Dataset entries ▸

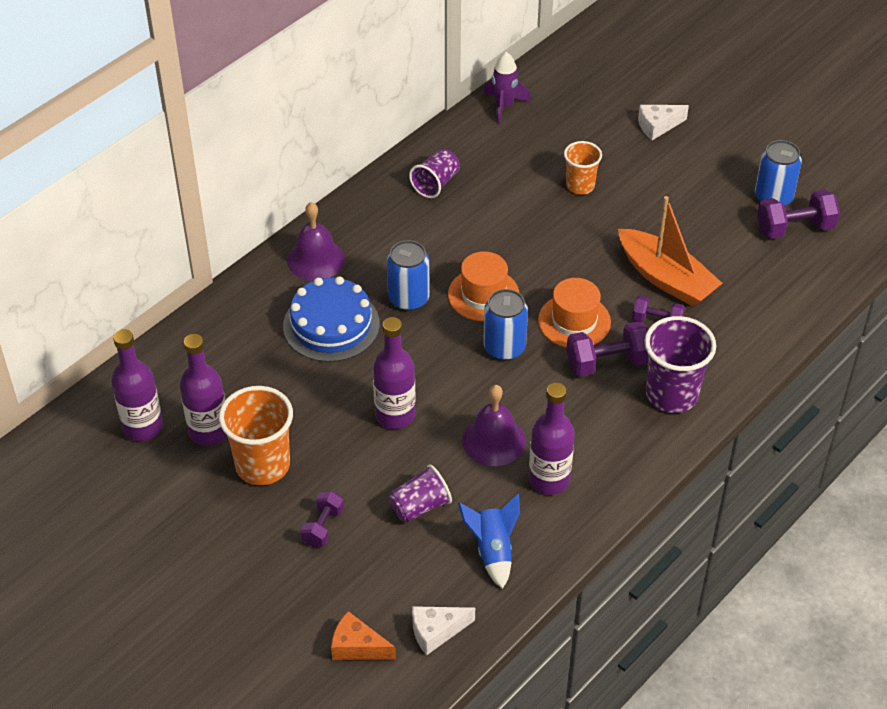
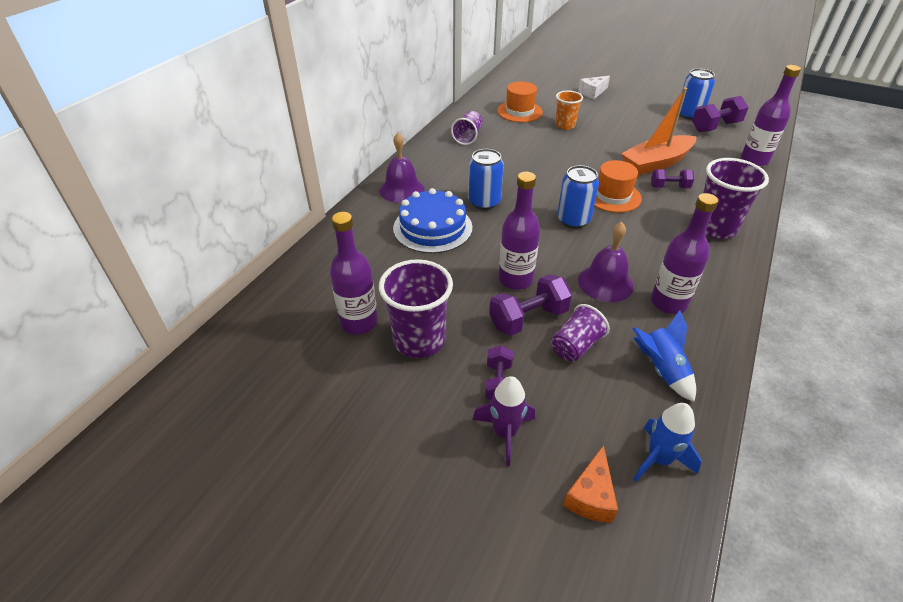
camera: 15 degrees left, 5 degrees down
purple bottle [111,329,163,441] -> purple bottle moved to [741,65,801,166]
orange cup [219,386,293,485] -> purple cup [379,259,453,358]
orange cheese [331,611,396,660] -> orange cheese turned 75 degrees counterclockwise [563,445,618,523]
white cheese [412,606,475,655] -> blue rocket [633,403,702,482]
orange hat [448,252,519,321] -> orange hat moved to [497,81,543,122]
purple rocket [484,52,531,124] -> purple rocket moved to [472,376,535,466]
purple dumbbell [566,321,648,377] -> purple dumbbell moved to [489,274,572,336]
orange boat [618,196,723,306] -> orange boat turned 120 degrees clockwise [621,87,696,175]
--
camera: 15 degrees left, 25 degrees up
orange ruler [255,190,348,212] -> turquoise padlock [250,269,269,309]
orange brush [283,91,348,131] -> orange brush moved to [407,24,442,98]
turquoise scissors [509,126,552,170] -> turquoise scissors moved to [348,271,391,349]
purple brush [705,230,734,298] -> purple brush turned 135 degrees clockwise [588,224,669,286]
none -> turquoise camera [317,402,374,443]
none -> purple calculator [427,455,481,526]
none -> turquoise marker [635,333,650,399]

What is needed ▸ Everything from the line containing "orange hat [448,252,519,321]" through the line containing "orange boat [618,196,723,306]" in the material above should be retyped exactly, both ends included, and nothing more.

Answer below ▸
orange hat [448,252,519,321] -> orange hat moved to [497,81,543,122]
purple rocket [484,52,531,124] -> purple rocket moved to [472,376,535,466]
purple dumbbell [566,321,648,377] -> purple dumbbell moved to [489,274,572,336]
orange boat [618,196,723,306] -> orange boat turned 120 degrees clockwise [621,87,696,175]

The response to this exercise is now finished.